◆ **WHAT TO WORK ON**
Return all lines in the material below that contain "brown".

◆ **MATERIAL SHOWN**
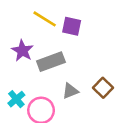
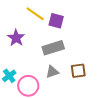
gray rectangle: (51, 62) -> (53, 48), moved
brown square: (103, 88) -> (78, 71), turned 35

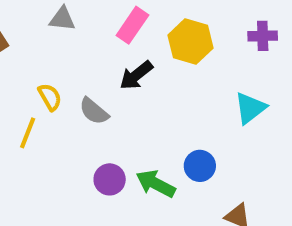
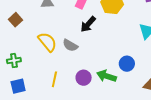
yellow semicircle: (50, 97) -> (47, 42), size x1.5
yellow line: (28, 133) -> (54, 79), moved

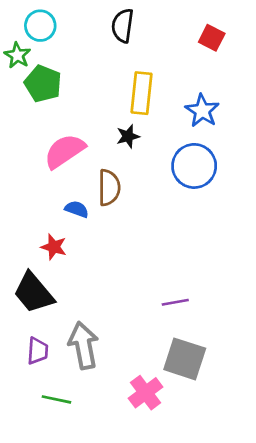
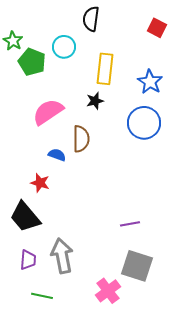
cyan circle: (40, 26) -> (64, 47), moved

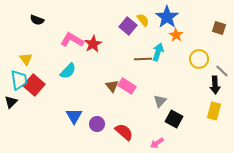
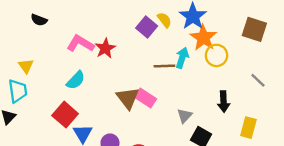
brown square: (219, 28) -> (254, 29), size x1.5
orange star: (176, 35) -> (203, 38), size x1.6
yellow circle: (199, 59) -> (216, 55), moved
red square: (34, 85) -> (65, 115), moved
black arrow: (215, 85) -> (224, 102), moved
brown triangle: (112, 86) -> (128, 98), size x1.5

◆ **YOUR SOLUTION**
brown square: (103, 88) -> (78, 71), turned 35
brown square: (219, 28) -> (254, 29), size x1.5
brown triangle: (112, 86) -> (128, 98), size x1.5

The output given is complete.